YOUR GOAL: Report each line from the data below that holds the word "camera".

DATASET RECORDS:
::::::::::

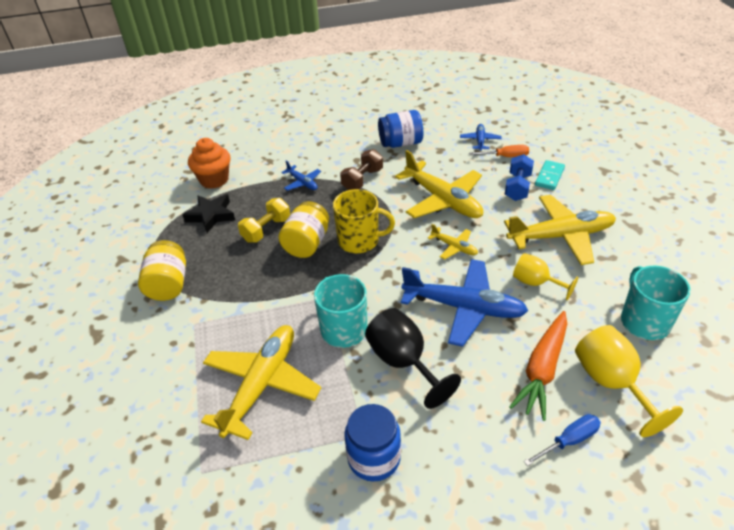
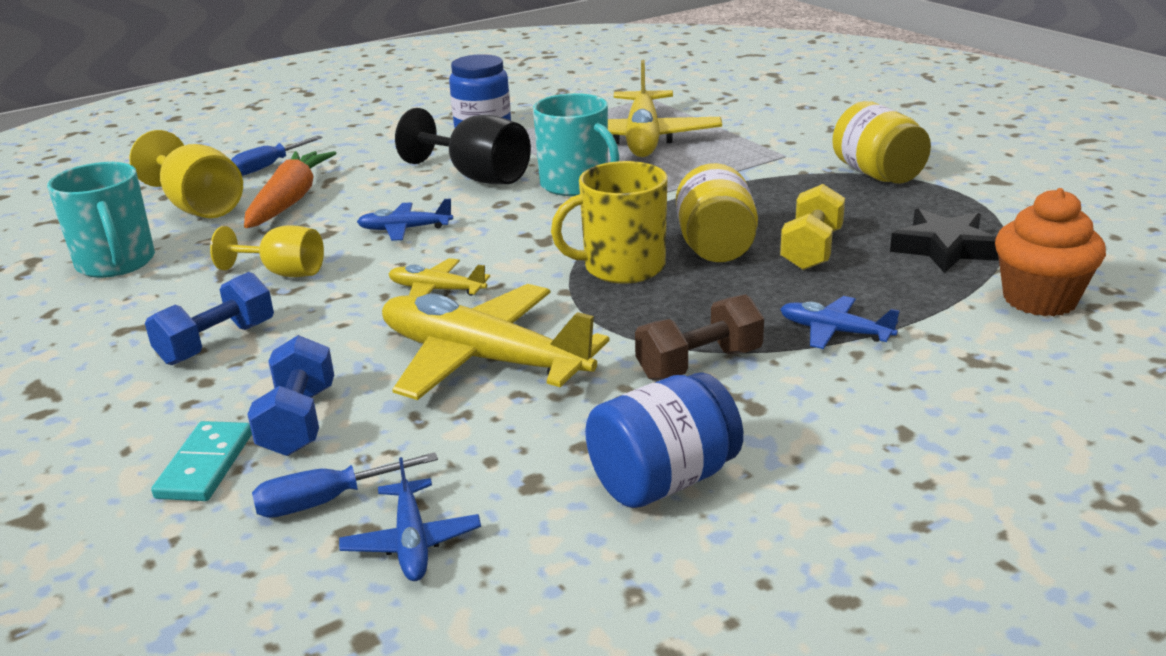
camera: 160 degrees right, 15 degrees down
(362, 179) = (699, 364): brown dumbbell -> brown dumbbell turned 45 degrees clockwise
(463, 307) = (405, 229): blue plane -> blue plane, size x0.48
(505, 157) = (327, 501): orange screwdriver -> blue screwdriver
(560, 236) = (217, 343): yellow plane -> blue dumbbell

::::::::::

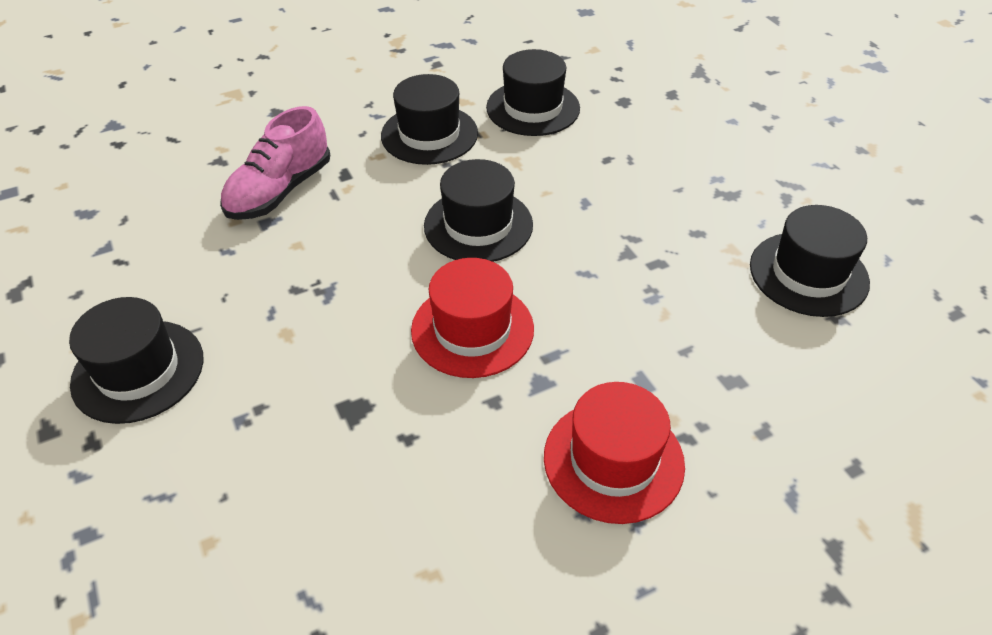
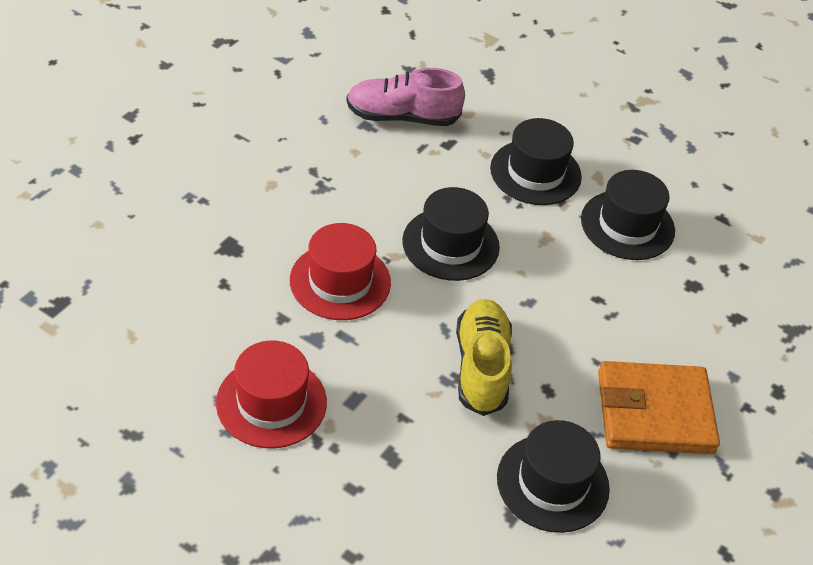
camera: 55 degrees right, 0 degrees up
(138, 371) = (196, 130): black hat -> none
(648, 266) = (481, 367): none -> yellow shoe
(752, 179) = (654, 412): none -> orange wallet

::::::::::

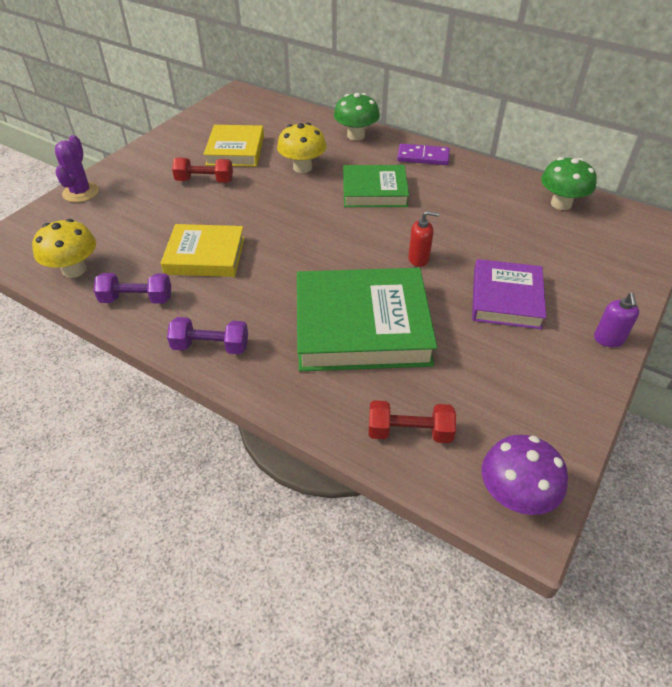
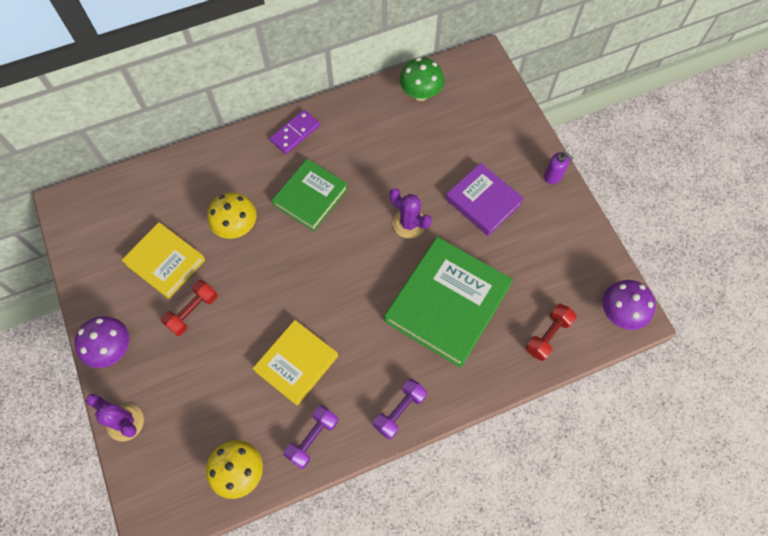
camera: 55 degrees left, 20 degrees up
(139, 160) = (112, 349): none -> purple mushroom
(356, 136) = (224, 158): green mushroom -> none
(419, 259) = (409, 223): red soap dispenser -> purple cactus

::::::::::

THE ANSWER:
camera: 160 degrees right, 15 degrees down
camera: 55 degrees right, 0 degrees up
camera: 55 degrees left, 20 degrees up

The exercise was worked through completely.